╭─ Records for the exercise
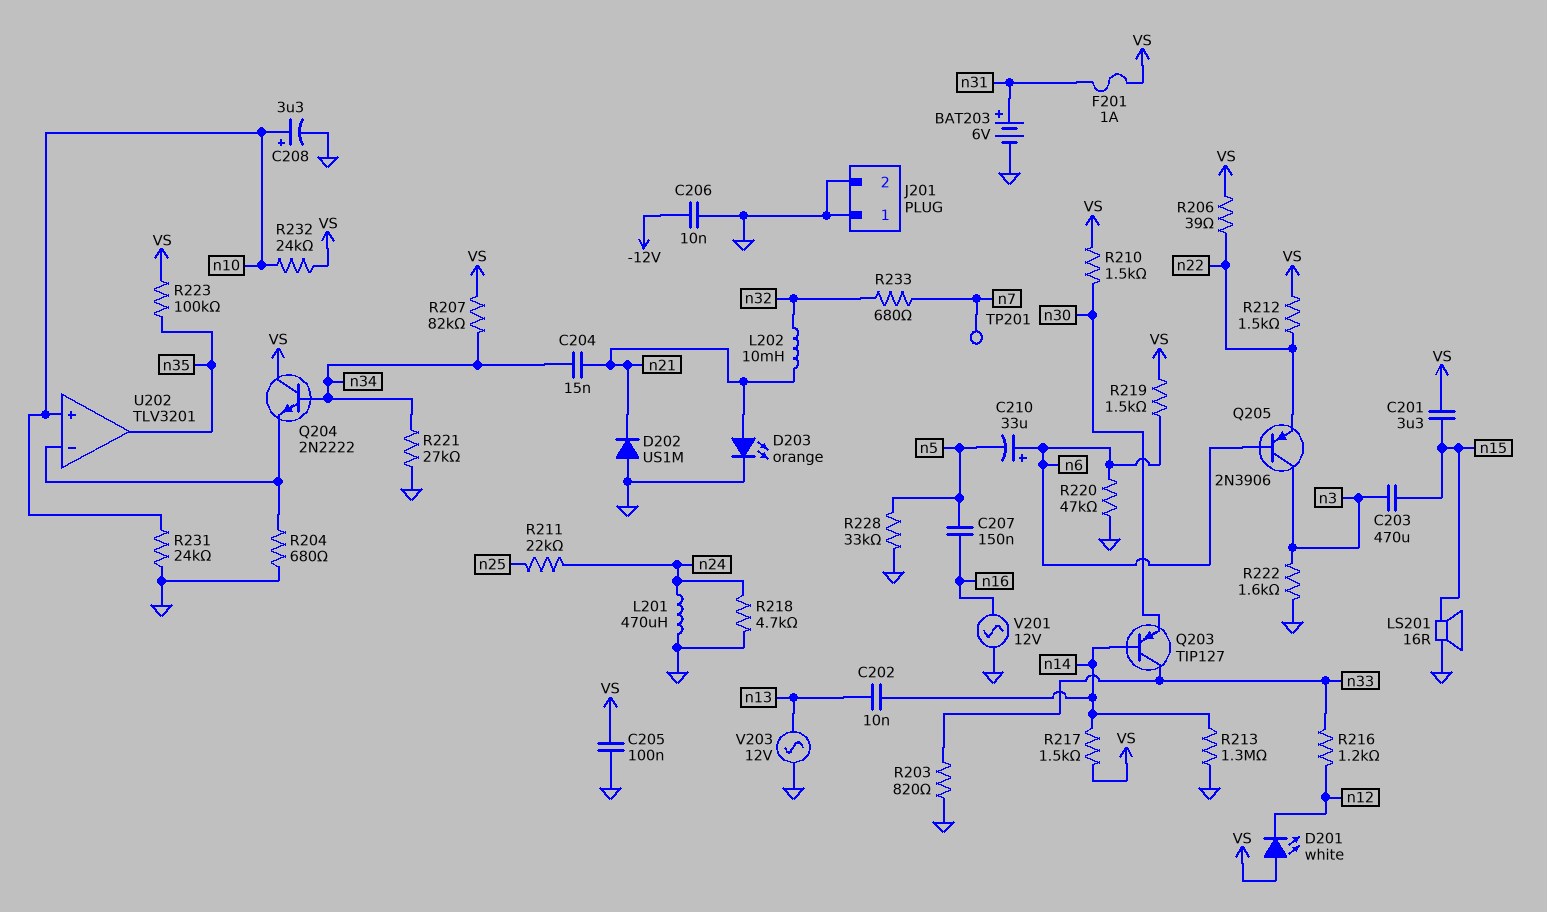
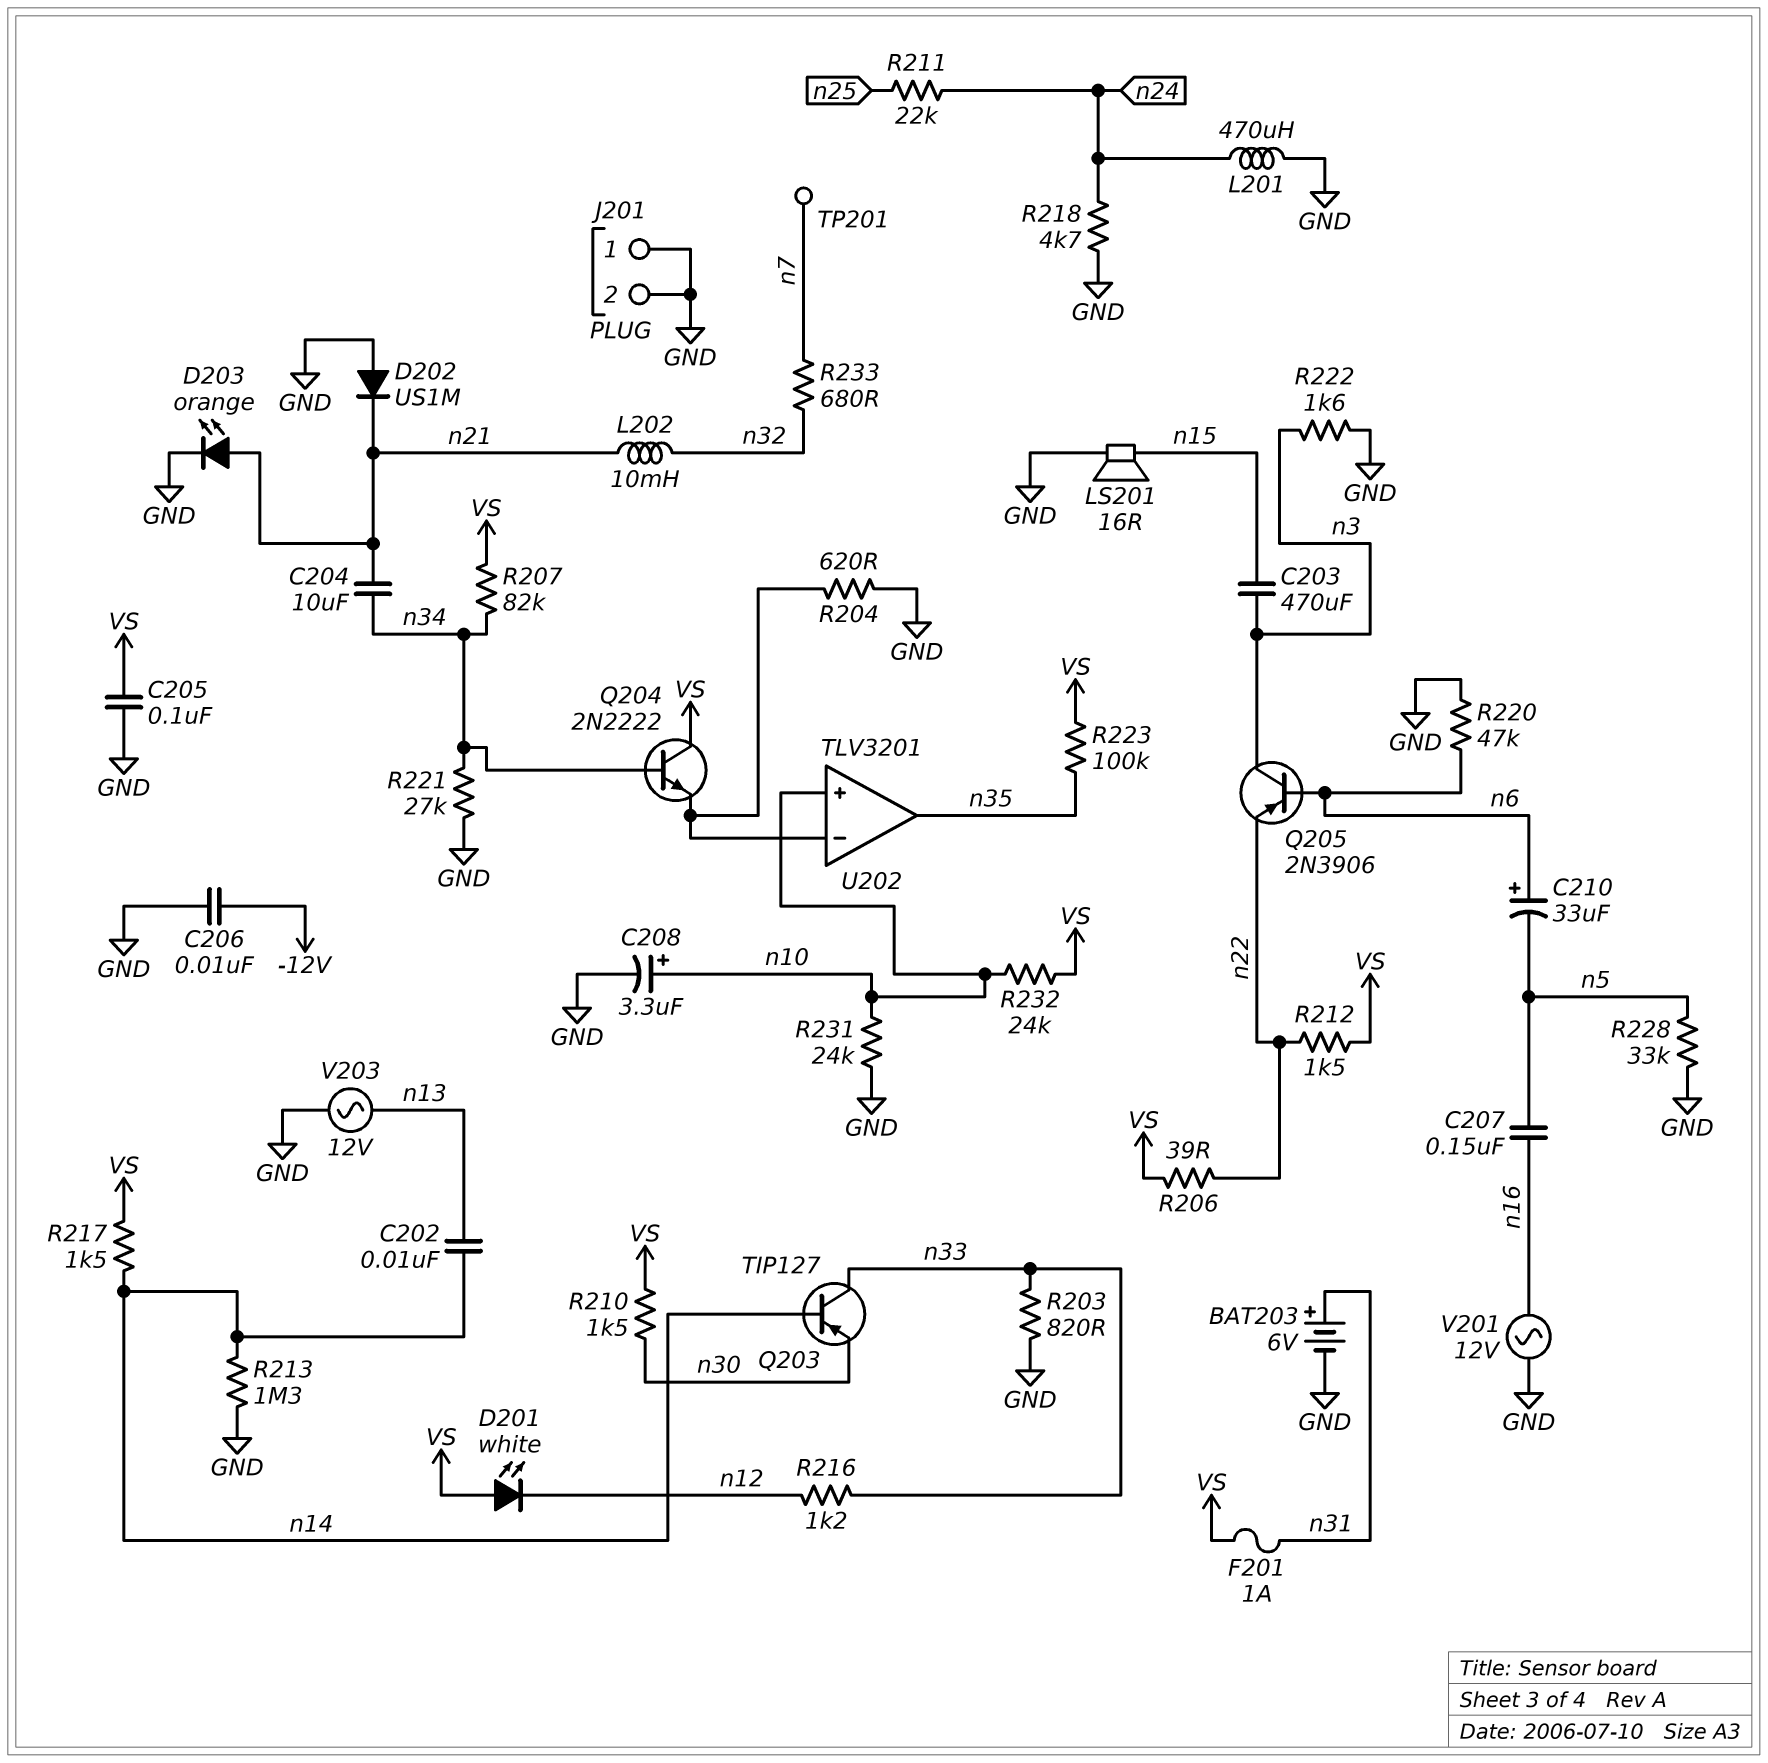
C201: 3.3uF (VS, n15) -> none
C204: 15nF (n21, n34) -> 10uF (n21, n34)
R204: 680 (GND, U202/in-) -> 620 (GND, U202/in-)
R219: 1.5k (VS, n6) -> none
╰─
╭─ Records for the exercise
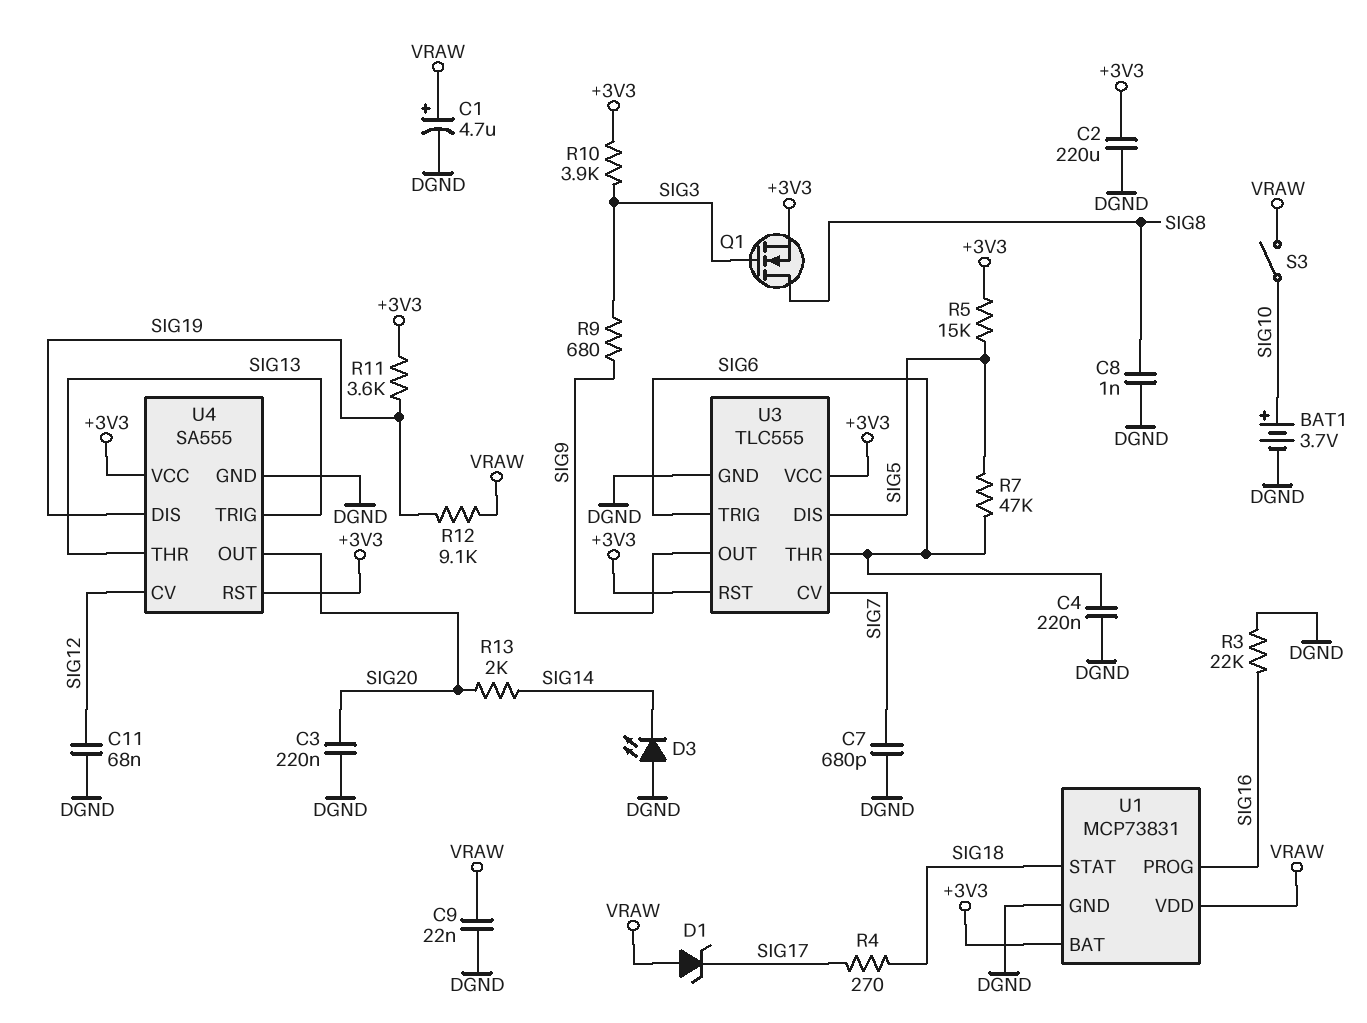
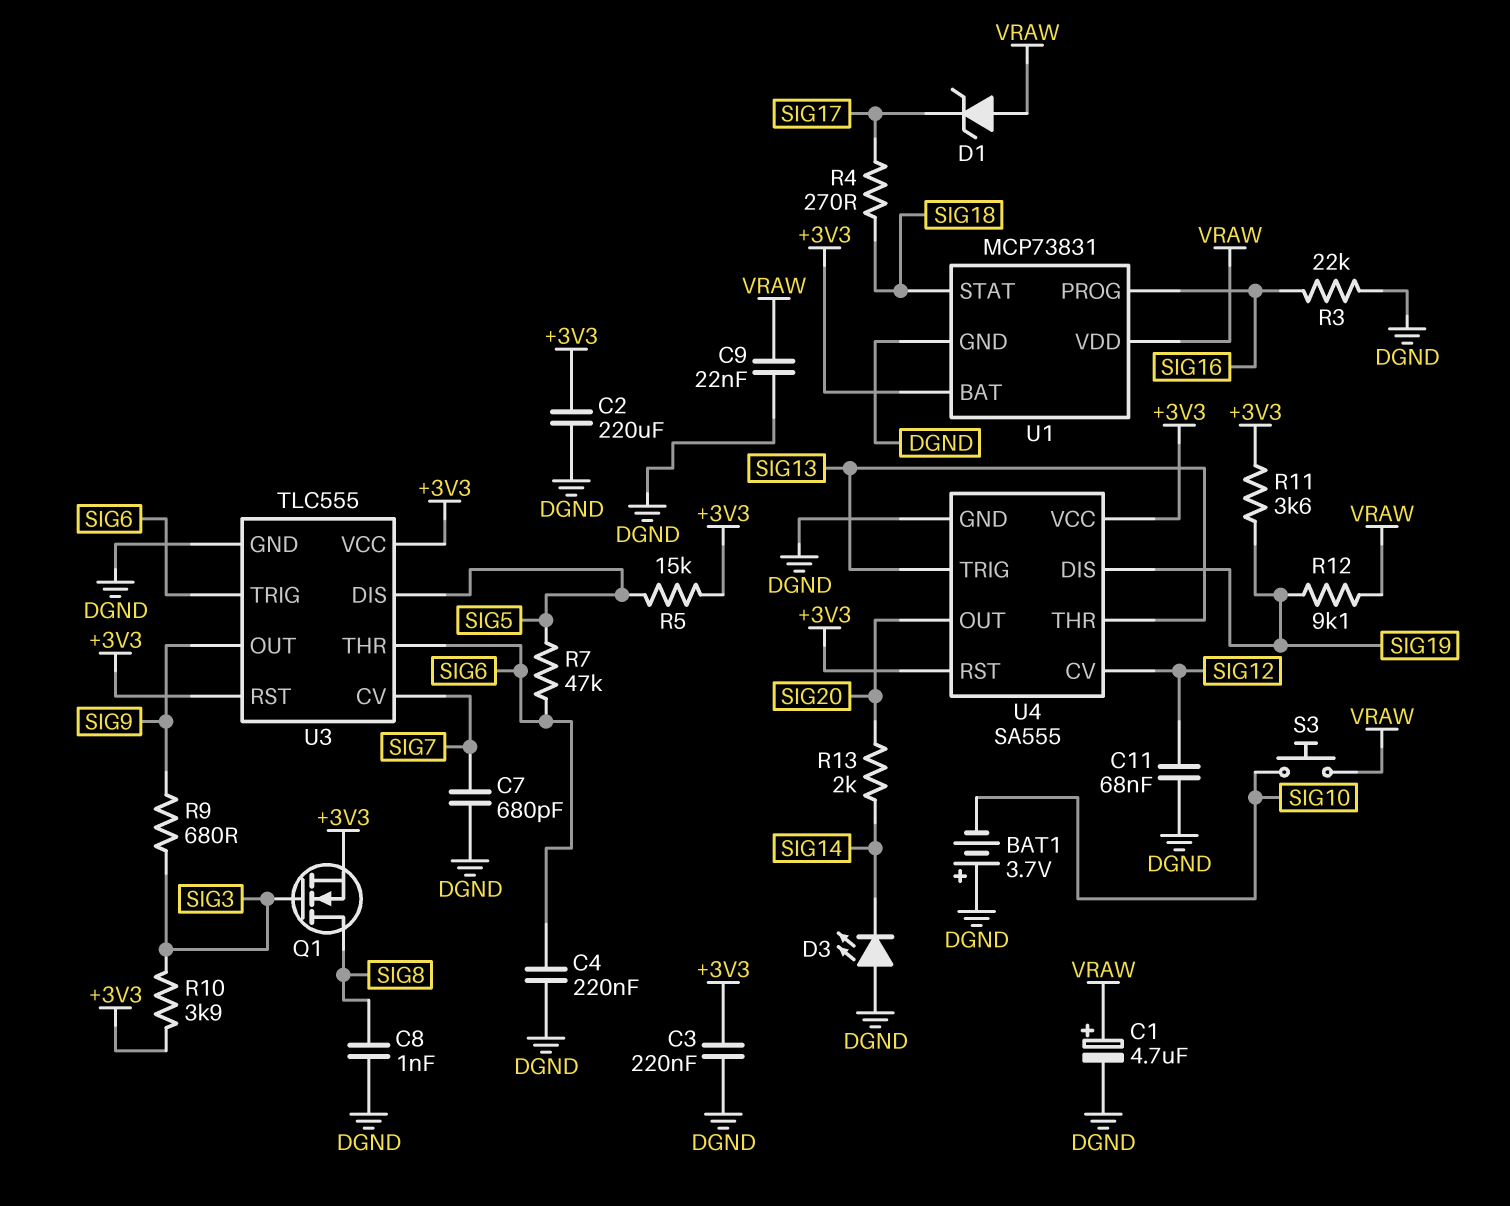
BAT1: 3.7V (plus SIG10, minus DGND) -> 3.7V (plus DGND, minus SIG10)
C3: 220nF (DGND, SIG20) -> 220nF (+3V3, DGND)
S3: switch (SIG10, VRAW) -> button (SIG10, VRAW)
╰─
╭─ Records for the exercise
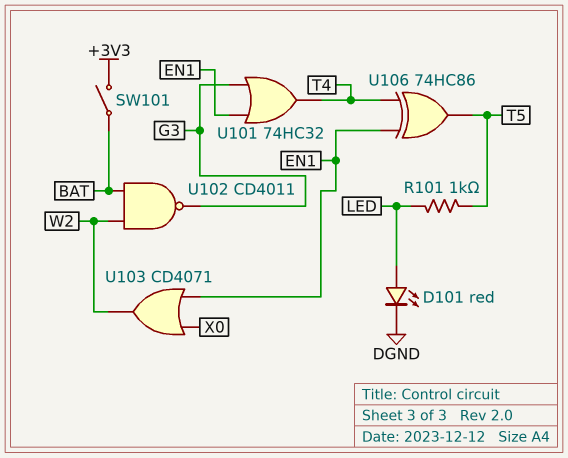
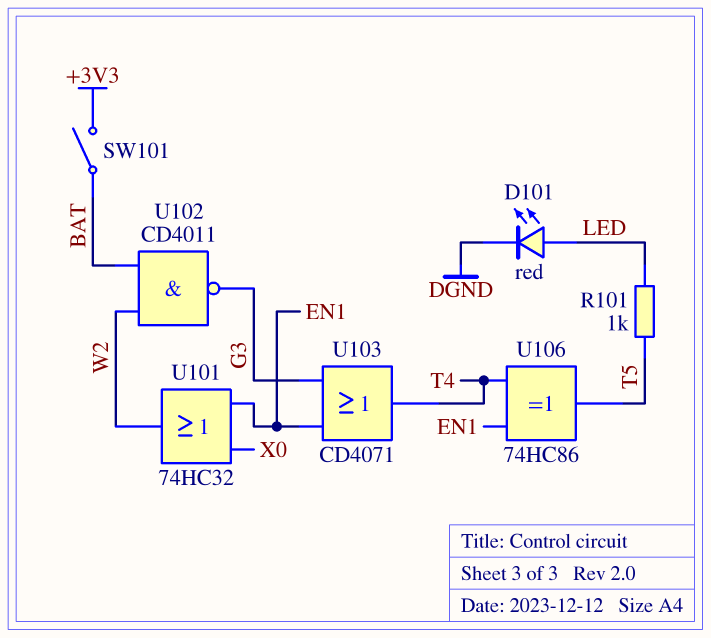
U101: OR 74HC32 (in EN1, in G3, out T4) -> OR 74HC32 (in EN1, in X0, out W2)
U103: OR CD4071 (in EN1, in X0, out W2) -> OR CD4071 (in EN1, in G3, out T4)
╰─
▸ **Activity**
From the data above, return every line from the line that has "C201: 3.3uF (VS, n15) -> none" up to and including the line that has "R219: 1.5k (VS, n6) -> none", exactly.

▸ **Your response**
C201: 3.3uF (VS, n15) -> none
C204: 15nF (n21, n34) -> 10uF (n21, n34)
R204: 680 (GND, U202/in-) -> 620 (GND, U202/in-)
R219: 1.5k (VS, n6) -> none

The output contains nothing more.